*** Block opens ***

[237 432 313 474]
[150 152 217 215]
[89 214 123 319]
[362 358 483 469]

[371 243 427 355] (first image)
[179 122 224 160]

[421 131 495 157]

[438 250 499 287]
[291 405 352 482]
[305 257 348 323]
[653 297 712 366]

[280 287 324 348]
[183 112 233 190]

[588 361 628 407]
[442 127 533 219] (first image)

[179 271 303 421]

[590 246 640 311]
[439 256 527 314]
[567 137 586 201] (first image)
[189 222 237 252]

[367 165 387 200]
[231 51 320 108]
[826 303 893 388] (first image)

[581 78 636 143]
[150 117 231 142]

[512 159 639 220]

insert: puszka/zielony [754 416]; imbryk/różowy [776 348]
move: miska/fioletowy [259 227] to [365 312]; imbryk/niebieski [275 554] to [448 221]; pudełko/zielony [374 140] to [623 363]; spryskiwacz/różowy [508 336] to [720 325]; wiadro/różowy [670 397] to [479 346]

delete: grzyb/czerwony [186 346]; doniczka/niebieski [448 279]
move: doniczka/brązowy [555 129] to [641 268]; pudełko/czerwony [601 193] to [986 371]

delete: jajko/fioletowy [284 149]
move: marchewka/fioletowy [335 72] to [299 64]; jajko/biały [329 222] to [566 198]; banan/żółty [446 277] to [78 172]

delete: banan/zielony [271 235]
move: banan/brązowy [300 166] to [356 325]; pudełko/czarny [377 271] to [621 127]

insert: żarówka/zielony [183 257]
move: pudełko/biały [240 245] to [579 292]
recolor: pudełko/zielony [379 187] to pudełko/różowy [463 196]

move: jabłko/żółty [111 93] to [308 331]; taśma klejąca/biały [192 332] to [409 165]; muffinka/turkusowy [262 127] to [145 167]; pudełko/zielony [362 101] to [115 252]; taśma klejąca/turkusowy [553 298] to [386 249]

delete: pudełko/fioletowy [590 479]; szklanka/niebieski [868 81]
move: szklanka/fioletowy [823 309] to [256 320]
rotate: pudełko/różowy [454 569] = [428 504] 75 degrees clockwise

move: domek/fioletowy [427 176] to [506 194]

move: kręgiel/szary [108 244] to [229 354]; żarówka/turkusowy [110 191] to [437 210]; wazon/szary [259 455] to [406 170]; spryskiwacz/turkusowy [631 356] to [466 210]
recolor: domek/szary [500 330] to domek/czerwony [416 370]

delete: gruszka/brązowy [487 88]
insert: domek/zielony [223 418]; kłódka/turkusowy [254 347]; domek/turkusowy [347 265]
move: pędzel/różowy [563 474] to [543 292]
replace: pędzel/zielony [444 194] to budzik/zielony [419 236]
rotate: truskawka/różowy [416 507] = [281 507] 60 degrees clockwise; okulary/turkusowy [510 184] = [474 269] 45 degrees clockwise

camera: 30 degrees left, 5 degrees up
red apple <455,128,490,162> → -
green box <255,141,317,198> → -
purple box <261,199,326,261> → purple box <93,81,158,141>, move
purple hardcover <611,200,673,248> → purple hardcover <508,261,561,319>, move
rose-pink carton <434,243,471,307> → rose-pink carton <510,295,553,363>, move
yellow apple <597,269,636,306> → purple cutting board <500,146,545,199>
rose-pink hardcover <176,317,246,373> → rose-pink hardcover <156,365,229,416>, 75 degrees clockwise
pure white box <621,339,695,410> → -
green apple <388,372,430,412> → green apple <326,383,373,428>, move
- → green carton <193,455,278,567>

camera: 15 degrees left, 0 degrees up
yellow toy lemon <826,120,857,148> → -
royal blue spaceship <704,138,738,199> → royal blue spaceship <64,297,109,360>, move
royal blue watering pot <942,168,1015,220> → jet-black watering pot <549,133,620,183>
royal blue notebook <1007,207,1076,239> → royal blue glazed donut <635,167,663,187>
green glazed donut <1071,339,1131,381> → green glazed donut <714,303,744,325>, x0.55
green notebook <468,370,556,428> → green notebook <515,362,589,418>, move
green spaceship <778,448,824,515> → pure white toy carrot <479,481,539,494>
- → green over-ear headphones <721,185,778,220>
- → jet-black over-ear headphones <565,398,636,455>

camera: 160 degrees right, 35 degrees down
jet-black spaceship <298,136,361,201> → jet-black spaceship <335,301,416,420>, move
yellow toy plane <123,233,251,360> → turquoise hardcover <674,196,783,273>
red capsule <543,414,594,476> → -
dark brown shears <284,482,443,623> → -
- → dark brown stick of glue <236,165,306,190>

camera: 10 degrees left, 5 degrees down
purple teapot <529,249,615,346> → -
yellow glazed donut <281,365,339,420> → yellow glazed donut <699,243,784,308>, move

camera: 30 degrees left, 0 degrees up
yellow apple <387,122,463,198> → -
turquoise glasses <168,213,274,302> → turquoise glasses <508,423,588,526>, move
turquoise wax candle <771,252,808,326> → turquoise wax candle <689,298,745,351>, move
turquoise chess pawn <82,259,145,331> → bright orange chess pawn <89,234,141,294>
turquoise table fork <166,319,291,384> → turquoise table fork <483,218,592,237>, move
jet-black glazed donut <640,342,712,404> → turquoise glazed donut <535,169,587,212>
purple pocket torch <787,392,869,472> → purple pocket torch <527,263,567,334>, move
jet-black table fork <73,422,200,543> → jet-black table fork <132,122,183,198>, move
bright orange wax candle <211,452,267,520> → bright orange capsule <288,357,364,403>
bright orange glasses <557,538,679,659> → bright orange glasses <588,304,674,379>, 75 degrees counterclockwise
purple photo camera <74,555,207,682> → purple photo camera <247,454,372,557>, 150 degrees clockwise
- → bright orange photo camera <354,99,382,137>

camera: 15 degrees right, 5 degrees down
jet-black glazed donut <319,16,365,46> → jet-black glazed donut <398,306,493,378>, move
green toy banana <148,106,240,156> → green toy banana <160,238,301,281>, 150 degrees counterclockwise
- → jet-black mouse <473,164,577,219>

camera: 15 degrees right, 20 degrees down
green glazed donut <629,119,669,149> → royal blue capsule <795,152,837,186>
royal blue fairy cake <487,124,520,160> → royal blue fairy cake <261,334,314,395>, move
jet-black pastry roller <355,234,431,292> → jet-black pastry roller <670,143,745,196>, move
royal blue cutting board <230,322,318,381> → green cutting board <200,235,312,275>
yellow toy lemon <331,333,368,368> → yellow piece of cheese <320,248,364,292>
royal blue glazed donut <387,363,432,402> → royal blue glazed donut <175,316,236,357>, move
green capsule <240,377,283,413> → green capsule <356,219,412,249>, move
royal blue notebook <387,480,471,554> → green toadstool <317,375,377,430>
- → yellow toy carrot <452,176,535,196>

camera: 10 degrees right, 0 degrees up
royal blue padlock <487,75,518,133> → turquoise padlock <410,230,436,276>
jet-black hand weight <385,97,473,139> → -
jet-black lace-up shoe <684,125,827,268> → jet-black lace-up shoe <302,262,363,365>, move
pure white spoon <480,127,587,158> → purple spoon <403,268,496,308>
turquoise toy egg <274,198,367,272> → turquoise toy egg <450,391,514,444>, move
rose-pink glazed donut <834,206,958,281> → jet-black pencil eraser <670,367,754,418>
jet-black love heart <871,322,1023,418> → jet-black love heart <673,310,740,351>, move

*** Block closes ***

TASK:
There is a line with "purple box <261,199,326,261>" and a line with "green apple <388,372,430,412>" above. Copy exactly those two lines and all lines between them, with nothing else.

SOLUTION TO THE EXERCISE:
purple box <261,199,326,261> → purple box <93,81,158,141>, move
purple hardcover <611,200,673,248> → purple hardcover <508,261,561,319>, move
rose-pink carton <434,243,471,307> → rose-pink carton <510,295,553,363>, move
yellow apple <597,269,636,306> → purple cutting board <500,146,545,199>
rose-pink hardcover <176,317,246,373> → rose-pink hardcover <156,365,229,416>, 75 degrees clockwise
pure white box <621,339,695,410> → -
green apple <388,372,430,412> → green apple <326,383,373,428>, move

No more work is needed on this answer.